* _Task prompt_
Lines after the one containing "R5: 1.6k (CTL, U3/GP0) -> 1.6k (GATE, PUMP)" are to be omitted; print exactly each line from the start of the records up to and including it.

* _Items from a dataset_
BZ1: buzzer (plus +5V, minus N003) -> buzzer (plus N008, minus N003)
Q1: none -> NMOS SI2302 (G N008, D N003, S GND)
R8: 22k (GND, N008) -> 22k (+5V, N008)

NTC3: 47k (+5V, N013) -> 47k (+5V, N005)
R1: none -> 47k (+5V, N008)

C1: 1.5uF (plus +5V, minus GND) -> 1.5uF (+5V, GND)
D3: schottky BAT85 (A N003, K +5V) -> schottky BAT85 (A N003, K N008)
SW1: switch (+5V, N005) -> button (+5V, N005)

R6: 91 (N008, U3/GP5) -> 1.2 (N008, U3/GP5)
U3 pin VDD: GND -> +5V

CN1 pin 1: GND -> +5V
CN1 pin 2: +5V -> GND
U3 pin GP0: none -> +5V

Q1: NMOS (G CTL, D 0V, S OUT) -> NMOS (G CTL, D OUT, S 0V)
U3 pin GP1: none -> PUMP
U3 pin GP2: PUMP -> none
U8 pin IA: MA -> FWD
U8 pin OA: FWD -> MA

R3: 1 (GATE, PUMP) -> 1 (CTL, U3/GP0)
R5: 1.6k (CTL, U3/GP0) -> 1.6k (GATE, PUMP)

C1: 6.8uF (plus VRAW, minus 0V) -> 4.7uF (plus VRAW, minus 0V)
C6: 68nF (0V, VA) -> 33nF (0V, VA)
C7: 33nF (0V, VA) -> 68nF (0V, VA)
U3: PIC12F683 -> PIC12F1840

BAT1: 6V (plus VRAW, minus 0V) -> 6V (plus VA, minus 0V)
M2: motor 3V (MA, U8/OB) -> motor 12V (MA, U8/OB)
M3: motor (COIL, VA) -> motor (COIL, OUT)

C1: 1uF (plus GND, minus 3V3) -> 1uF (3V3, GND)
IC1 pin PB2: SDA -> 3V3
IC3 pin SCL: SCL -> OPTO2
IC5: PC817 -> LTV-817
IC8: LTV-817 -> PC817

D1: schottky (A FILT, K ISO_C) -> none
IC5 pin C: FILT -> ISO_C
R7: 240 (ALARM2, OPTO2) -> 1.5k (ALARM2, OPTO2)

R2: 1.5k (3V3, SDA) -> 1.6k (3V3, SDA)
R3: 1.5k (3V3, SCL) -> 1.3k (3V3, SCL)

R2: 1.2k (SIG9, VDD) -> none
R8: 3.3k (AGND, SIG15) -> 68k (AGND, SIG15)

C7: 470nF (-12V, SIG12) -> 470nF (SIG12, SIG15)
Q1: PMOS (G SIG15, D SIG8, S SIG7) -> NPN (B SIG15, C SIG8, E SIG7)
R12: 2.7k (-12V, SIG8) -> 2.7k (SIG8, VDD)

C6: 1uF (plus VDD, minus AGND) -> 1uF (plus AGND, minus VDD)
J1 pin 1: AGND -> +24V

* _Answer box_
BZ1: buzzer (plus +5V, minus N003) -> buzzer (plus N008, minus N003)
Q1: none -> NMOS SI2302 (G N008, D N003, S GND)
R8: 22k (GND, N008) -> 22k (+5V, N008)

NTC3: 47k (+5V, N013) -> 47k (+5V, N005)
R1: none -> 47k (+5V, N008)

C1: 1.5uF (plus +5V, minus GND) -> 1.5uF (+5V, GND)
D3: schottky BAT85 (A N003, K +5V) -> schottky BAT85 (A N003, K N008)
SW1: switch (+5V, N005) -> button (+5V, N005)

R6: 91 (N008, U3/GP5) -> 1.2 (N008, U3/GP5)
U3 pin VDD: GND -> +5V

CN1 pin 1: GND -> +5V
CN1 pin 2: +5V -> GND
U3 pin GP0: none -> +5V

Q1: NMOS (G CTL, D 0V, S OUT) -> NMOS (G CTL, D OUT, S 0V)
U3 pin GP1: none -> PUMP
U3 pin GP2: PUMP -> none
U8 pin IA: MA -> FWD
U8 pin OA: FWD -> MA

R3: 1 (GATE, PUMP) -> 1 (CTL, U3/GP0)
R5: 1.6k (CTL, U3/GP0) -> 1.6k (GATE, PUMP)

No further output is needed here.